Extracted data entries:
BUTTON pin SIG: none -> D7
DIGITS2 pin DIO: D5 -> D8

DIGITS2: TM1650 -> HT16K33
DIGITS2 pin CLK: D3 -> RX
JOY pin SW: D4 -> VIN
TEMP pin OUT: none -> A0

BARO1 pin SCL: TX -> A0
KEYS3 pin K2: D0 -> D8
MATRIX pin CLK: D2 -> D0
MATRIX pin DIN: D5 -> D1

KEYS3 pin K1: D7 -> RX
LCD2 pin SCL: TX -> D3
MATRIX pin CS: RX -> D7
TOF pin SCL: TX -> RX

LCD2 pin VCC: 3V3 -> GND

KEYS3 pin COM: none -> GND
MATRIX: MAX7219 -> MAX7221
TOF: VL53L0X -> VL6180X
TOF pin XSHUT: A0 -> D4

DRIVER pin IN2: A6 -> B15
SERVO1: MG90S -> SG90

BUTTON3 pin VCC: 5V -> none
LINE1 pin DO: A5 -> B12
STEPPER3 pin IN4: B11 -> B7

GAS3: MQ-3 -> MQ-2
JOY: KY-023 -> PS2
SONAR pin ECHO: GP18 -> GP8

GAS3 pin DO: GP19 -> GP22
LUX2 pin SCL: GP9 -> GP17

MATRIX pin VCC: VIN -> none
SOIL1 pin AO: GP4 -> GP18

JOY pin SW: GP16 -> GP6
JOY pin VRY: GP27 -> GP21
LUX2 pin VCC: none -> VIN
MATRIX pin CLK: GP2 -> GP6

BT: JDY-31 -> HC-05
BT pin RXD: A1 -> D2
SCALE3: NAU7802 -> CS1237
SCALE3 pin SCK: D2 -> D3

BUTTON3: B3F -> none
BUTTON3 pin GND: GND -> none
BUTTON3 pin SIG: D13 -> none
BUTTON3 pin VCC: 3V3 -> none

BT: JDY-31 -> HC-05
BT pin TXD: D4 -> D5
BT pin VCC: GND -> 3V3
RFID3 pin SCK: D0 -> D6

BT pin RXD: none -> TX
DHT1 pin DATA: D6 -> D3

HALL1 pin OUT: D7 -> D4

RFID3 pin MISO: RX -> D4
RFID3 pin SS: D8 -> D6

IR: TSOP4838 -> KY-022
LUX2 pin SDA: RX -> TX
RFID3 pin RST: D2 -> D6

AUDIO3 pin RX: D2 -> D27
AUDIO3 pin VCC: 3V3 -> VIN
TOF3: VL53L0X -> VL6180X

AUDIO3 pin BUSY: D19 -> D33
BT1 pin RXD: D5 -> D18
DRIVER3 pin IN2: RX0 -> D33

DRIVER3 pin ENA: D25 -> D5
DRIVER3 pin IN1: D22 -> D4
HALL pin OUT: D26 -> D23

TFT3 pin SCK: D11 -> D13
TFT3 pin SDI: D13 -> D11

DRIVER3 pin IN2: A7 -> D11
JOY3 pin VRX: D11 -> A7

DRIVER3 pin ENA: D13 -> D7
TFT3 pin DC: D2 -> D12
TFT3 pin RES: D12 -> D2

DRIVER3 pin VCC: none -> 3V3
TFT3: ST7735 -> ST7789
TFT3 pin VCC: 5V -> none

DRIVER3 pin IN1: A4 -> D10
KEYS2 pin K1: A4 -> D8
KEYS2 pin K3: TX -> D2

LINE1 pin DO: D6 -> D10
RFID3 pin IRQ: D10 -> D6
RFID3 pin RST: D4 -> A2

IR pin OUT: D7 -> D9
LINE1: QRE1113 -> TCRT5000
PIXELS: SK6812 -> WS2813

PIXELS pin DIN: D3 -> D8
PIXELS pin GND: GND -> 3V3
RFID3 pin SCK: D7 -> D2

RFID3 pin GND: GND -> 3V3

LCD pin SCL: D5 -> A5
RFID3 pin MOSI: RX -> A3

_EXERCISE DESCRIPTION_
Find the line that contains "BT1 pin RXD: D5 -> D18" in the data above. Reproduce it and every later line exactly, through the last one.

_COMPLETED TASK_
BT1 pin RXD: D5 -> D18
DRIVER3 pin IN2: RX0 -> D33

DRIVER3 pin ENA: D25 -> D5
DRIVER3 pin IN1: D22 -> D4
HALL pin OUT: D26 -> D23

TFT3 pin SCK: D11 -> D13
TFT3 pin SDI: D13 -> D11

DRIVER3 pin IN2: A7 -> D11
JOY3 pin VRX: D11 -> A7

DRIVER3 pin ENA: D13 -> D7
TFT3 pin DC: D2 -> D12
TFT3 pin RES: D12 -> D2

DRIVER3 pin VCC: none -> 3V3
TFT3: ST7735 -> ST7789
TFT3 pin VCC: 5V -> none

DRIVER3 pin IN1: A4 -> D10
KEYS2 pin K1: A4 -> D8
KEYS2 pin K3: TX -> D2

LINE1 pin DO: D6 -> D10
RFID3 pin IRQ: D10 -> D6
RFID3 pin RST: D4 -> A2

IR pin OUT: D7 -> D9
LINE1: QRE1113 -> TCRT5000
PIXELS: SK6812 -> WS2813

PIXELS pin DIN: D3 -> D8
PIXELS pin GND: GND -> 3V3
RFID3 pin SCK: D7 -> D2

RFID3 pin GND: GND -> 3V3

LCD pin SCL: D5 -> A5
RFID3 pin MOSI: RX -> A3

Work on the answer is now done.